>>>>>

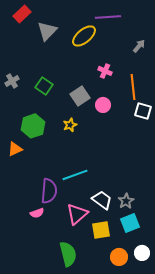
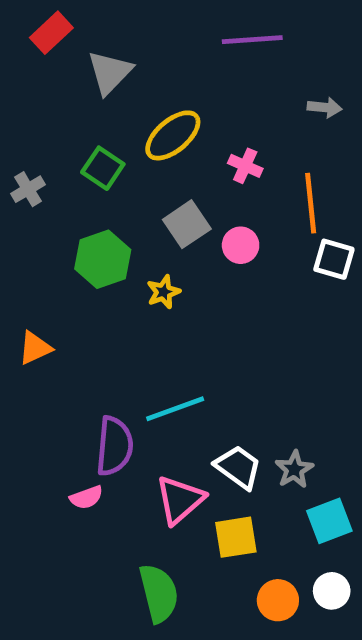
yellow ellipse: (84, 36) -> (173, 135), moved
gray arrow: (139, 46) -> (325, 107), turned 56
green square: (44, 86) -> (103, 168), moved
green hexagon: (33, 126) -> (103, 259), moved
cyan square: (130, 223) -> (329, 521), moved

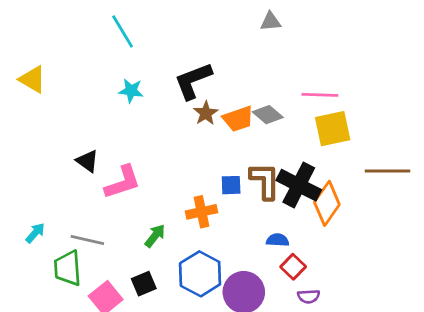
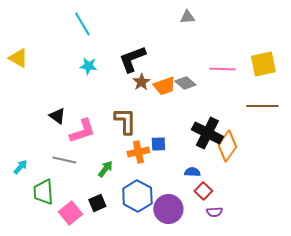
yellow square: (333, 129) -> (263, 64), moved
brown line: (388, 171) -> (262, 106), moved
brown L-shape: (265, 181) -> (125, 121), moved
blue square: (231, 185) -> (158, 144), moved
gray line: (87, 240) -> (64, 160), moved

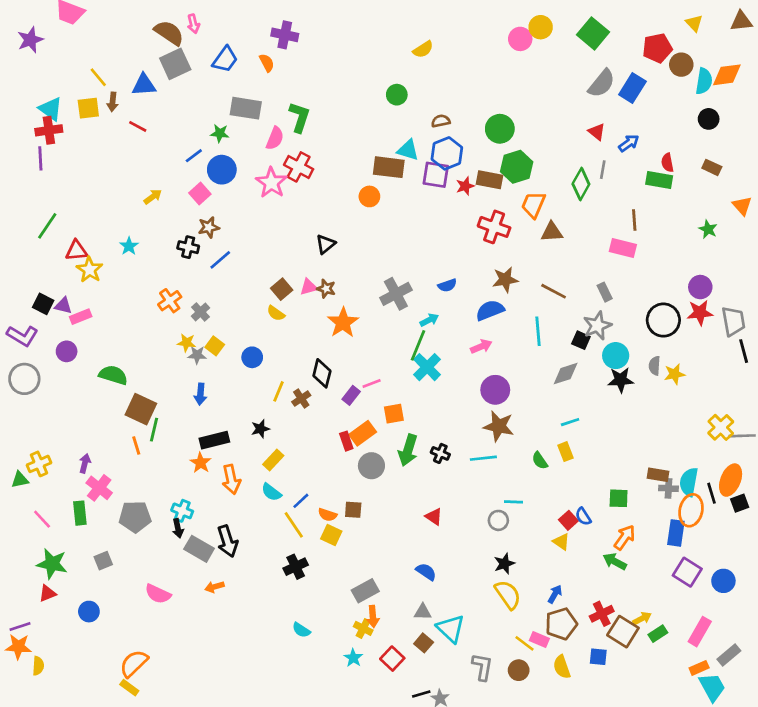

<<<<<

§ WORK INSTRUCTION
Please copy every line of the material that contains the word "yellow".

§ ANSWER TO THIS EXERCISE
yellow ellipse: (84, 36) -> (173, 135), moved
yellow square: (333, 129) -> (263, 64), moved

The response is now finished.